[Object correspondence data]
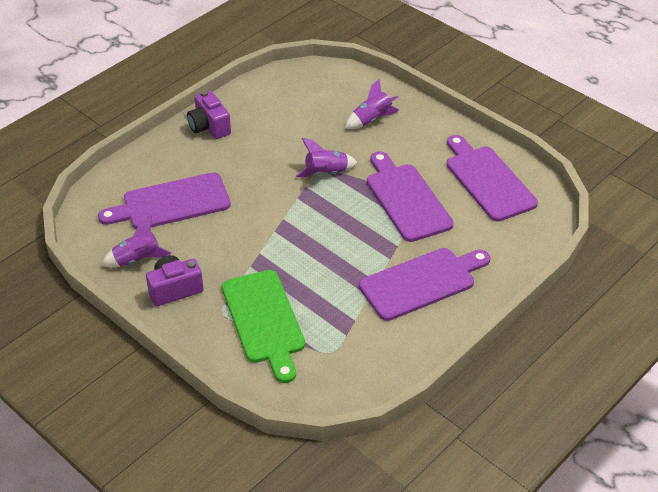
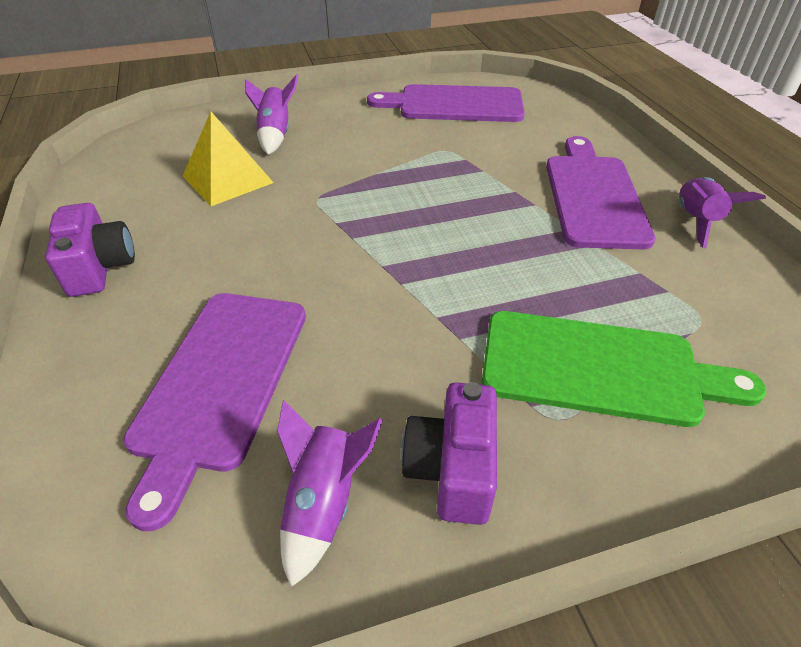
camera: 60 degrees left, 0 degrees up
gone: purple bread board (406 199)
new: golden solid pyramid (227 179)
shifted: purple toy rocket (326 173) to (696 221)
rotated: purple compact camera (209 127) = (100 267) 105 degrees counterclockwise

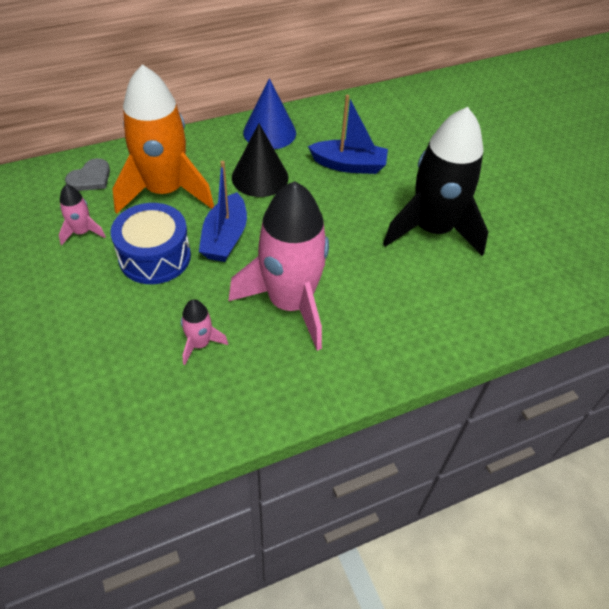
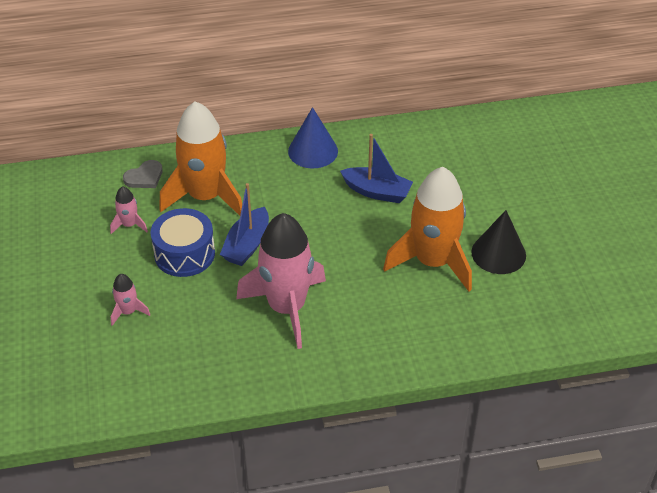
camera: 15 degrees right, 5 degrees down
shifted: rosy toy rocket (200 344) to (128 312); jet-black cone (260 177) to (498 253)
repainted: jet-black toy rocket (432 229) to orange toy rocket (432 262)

Task instructions — This calls for each record above to be set down exactly, with the images skipped.

Answer box —
camera: 60 degrees left, 0 degrees up
gone: purple bread board (406 199)
new: golden solid pyramid (227 179)
shifted: purple toy rocket (326 173) to (696 221)
rotated: purple compact camera (209 127) = (100 267) 105 degrees counterclockwise

camera: 15 degrees right, 5 degrees down
shifted: rosy toy rocket (200 344) to (128 312); jet-black cone (260 177) to (498 253)
repainted: jet-black toy rocket (432 229) to orange toy rocket (432 262)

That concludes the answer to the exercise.